### TASK TO COMPLETE
When the string "orange" occurs in a line of the records, show that line.

Start of DATA SECTION

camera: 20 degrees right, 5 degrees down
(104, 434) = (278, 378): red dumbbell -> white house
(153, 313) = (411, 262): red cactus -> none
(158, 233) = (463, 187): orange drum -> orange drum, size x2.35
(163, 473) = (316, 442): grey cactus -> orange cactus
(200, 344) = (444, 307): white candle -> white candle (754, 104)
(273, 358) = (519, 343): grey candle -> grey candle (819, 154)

End of DATA SECTION

### TASK RESULT
(158, 233) = (463, 187): orange drum -> orange drum, size x2.35
(163, 473) = (316, 442): grey cactus -> orange cactus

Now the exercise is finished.